§ **WORK ORDER**
Gather all lines in the records below that include the word "grey".

----- DATA SECTION -----

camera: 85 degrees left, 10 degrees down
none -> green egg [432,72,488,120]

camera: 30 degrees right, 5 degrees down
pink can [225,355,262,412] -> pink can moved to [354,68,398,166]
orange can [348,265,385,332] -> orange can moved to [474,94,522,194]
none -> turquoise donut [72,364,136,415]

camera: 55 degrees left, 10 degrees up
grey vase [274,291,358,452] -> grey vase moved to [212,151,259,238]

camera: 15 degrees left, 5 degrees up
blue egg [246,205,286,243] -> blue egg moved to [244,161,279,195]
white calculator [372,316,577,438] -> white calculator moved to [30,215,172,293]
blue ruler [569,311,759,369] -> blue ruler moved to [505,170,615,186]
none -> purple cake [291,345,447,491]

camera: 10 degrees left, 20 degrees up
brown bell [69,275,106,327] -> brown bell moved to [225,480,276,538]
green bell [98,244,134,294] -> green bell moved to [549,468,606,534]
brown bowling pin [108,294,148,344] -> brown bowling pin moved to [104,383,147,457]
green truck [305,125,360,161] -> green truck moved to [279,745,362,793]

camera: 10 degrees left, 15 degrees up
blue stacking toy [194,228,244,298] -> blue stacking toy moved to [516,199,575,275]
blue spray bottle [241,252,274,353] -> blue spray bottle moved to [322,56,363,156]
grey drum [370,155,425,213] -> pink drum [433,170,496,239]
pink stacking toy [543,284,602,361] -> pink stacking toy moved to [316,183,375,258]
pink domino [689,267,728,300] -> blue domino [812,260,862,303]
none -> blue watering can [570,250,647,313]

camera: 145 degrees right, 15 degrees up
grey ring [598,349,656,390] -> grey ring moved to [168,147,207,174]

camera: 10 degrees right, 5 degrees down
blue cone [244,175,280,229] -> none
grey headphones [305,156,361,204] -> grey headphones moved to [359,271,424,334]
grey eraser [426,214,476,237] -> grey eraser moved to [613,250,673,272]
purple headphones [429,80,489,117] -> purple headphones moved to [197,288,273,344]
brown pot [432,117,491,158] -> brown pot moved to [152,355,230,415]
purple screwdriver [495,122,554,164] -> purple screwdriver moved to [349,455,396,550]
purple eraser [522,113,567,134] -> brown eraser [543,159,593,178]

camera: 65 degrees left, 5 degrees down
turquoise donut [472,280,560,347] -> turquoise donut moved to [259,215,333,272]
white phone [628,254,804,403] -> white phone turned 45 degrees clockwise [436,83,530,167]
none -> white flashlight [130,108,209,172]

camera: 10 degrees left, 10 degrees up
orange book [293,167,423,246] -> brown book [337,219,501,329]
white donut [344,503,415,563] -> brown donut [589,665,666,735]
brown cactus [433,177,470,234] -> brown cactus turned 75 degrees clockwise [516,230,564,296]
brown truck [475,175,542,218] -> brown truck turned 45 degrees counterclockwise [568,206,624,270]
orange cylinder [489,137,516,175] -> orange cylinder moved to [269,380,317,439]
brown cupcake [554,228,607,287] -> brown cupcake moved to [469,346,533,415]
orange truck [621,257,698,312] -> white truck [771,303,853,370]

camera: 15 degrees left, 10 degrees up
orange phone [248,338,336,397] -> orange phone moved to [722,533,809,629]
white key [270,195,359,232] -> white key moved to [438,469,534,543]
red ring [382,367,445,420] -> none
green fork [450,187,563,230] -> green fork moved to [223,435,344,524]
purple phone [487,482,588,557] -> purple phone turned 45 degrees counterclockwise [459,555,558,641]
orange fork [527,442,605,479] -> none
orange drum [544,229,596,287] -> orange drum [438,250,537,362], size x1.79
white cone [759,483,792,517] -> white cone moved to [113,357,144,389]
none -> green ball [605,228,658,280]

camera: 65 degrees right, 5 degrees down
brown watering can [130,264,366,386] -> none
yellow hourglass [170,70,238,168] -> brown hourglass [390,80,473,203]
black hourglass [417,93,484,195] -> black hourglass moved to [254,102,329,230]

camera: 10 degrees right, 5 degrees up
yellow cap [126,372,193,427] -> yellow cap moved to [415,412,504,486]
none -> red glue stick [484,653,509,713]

-----

§ **ANSWER BELOW**
grey vase [274,291,358,452] -> grey vase moved to [212,151,259,238]
grey drum [370,155,425,213] -> pink drum [433,170,496,239]
grey ring [598,349,656,390] -> grey ring moved to [168,147,207,174]
grey headphones [305,156,361,204] -> grey headphones moved to [359,271,424,334]
grey eraser [426,214,476,237] -> grey eraser moved to [613,250,673,272]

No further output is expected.